▶ [EXERCISE]: Return, word for word, only the lines of the data below that lie between the line with "LED1 pin SIG: MI -> A2" and the line with "PIXELS1 pin GND: GND -> VIN", those two lines included.

Saved data entries:
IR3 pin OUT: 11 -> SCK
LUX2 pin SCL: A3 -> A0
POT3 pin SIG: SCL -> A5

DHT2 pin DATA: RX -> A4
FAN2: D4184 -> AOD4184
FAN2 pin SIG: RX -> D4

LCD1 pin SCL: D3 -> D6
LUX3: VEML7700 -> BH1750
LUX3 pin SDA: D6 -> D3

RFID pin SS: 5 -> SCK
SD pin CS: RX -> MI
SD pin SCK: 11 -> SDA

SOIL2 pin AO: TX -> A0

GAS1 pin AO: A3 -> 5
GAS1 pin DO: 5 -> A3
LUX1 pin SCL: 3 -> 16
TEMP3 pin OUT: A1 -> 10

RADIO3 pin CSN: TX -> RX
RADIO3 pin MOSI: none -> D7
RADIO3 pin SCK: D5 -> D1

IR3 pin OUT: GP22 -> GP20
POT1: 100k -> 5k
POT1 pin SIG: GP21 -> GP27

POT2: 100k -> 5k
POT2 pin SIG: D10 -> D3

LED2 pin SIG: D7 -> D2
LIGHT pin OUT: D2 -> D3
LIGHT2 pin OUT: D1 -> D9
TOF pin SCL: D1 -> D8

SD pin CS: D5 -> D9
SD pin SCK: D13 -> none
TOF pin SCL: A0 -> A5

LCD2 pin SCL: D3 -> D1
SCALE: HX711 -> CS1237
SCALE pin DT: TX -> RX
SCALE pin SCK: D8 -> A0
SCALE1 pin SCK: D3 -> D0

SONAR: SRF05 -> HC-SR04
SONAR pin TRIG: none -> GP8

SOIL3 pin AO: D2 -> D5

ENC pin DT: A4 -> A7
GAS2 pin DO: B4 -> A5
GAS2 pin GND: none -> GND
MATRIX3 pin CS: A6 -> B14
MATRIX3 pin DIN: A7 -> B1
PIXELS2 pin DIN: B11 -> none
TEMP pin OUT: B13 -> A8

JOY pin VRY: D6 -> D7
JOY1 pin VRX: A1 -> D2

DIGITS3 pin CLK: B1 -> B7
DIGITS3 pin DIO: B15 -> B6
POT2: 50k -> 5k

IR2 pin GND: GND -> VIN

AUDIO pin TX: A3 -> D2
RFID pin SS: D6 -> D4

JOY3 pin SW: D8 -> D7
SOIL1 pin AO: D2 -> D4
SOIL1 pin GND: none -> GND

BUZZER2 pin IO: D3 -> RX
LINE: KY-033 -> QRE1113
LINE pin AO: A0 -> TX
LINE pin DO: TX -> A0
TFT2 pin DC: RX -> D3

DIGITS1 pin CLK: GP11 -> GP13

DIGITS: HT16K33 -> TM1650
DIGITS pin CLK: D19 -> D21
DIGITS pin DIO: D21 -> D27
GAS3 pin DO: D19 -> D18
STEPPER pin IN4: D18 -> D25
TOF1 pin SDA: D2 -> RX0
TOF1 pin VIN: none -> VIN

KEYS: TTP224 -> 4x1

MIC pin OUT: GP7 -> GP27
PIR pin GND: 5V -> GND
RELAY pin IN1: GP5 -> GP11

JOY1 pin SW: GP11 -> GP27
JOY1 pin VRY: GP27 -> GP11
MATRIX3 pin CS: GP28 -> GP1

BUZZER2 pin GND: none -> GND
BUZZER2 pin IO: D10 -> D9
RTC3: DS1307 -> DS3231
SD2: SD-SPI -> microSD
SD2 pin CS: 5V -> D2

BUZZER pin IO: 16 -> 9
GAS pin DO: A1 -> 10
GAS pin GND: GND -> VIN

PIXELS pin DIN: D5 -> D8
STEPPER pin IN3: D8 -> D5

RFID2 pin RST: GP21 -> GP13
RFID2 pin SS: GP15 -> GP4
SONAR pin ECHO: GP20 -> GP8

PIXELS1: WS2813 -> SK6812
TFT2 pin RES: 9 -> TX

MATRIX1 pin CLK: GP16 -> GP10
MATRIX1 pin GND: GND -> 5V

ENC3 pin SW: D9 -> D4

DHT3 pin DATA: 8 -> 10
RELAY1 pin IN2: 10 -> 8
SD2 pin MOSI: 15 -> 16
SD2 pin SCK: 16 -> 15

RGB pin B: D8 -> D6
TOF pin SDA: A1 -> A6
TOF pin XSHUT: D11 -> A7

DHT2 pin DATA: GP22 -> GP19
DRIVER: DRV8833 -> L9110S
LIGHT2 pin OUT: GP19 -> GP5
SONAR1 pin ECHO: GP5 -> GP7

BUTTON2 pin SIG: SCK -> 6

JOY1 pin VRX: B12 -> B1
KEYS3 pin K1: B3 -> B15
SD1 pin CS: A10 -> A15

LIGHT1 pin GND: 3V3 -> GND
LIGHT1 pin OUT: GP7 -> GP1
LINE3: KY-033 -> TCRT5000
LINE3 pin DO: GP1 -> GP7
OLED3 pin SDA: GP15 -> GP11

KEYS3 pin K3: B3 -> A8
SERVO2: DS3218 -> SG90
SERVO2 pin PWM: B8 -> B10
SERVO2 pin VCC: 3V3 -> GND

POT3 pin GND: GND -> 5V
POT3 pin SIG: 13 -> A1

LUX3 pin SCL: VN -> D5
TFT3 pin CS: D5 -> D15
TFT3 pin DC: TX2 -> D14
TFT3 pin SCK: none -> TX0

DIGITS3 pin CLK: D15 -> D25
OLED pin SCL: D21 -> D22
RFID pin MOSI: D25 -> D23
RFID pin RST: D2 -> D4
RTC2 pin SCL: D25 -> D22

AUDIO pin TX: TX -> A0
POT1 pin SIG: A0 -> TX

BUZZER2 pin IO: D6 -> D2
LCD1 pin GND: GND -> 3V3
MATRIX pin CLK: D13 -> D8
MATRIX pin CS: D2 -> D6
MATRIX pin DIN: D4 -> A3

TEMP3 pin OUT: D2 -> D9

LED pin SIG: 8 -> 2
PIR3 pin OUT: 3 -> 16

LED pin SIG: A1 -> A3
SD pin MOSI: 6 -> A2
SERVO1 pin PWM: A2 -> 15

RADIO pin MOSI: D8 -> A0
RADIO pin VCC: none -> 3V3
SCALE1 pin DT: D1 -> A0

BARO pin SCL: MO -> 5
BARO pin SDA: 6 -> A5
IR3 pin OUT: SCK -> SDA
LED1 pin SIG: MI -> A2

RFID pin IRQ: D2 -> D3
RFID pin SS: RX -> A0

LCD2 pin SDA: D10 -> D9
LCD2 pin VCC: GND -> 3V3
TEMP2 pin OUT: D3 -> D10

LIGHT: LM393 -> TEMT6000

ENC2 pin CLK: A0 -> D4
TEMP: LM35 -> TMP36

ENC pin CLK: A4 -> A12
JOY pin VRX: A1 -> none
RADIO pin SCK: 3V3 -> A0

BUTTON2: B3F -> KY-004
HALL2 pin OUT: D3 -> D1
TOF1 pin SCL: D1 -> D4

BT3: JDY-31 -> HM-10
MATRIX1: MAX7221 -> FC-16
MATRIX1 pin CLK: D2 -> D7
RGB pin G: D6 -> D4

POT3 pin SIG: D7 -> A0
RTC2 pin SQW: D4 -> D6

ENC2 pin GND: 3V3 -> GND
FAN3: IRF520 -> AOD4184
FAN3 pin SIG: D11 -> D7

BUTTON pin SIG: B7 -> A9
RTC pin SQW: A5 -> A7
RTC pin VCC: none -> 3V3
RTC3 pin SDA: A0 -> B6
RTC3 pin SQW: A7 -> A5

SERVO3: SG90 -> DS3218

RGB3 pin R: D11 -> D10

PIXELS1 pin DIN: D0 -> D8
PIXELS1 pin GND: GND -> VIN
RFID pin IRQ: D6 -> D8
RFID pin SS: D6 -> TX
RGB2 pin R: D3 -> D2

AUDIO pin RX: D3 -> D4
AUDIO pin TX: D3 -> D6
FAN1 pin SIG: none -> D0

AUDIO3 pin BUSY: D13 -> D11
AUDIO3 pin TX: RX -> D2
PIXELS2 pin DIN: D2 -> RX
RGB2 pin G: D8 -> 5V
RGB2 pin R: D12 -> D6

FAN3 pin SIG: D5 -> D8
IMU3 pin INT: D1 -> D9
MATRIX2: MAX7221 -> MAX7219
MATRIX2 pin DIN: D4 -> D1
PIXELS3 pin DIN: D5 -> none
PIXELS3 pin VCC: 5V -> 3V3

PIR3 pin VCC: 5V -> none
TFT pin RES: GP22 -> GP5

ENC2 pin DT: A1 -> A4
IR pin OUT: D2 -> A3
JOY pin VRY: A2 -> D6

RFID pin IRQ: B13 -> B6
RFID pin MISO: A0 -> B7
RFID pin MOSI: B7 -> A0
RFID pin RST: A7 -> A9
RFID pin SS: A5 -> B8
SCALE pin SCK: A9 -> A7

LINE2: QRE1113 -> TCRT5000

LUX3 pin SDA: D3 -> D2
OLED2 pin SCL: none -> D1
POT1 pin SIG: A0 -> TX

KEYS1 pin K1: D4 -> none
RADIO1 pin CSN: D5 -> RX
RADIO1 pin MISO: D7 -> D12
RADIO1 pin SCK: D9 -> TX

▶ [RESPONSE AREA]:
LED1 pin SIG: MI -> A2

RFID pin IRQ: D2 -> D3
RFID pin SS: RX -> A0

LCD2 pin SDA: D10 -> D9
LCD2 pin VCC: GND -> 3V3
TEMP2 pin OUT: D3 -> D10

LIGHT: LM393 -> TEMT6000

ENC2 pin CLK: A0 -> D4
TEMP: LM35 -> TMP36

ENC pin CLK: A4 -> A12
JOY pin VRX: A1 -> none
RADIO pin SCK: 3V3 -> A0

BUTTON2: B3F -> KY-004
HALL2 pin OUT: D3 -> D1
TOF1 pin SCL: D1 -> D4

BT3: JDY-31 -> HM-10
MATRIX1: MAX7221 -> FC-16
MATRIX1 pin CLK: D2 -> D7
RGB pin G: D6 -> D4

POT3 pin SIG: D7 -> A0
RTC2 pin SQW: D4 -> D6

ENC2 pin GND: 3V3 -> GND
FAN3: IRF520 -> AOD4184
FAN3 pin SIG: D11 -> D7

BUTTON pin SIG: B7 -> A9
RTC pin SQW: A5 -> A7
RTC pin VCC: none -> 3V3
RTC3 pin SDA: A0 -> B6
RTC3 pin SQW: A7 -> A5

SERVO3: SG90 -> DS3218

RGB3 pin R: D11 -> D10

PIXELS1 pin DIN: D0 -> D8
PIXELS1 pin GND: GND -> VIN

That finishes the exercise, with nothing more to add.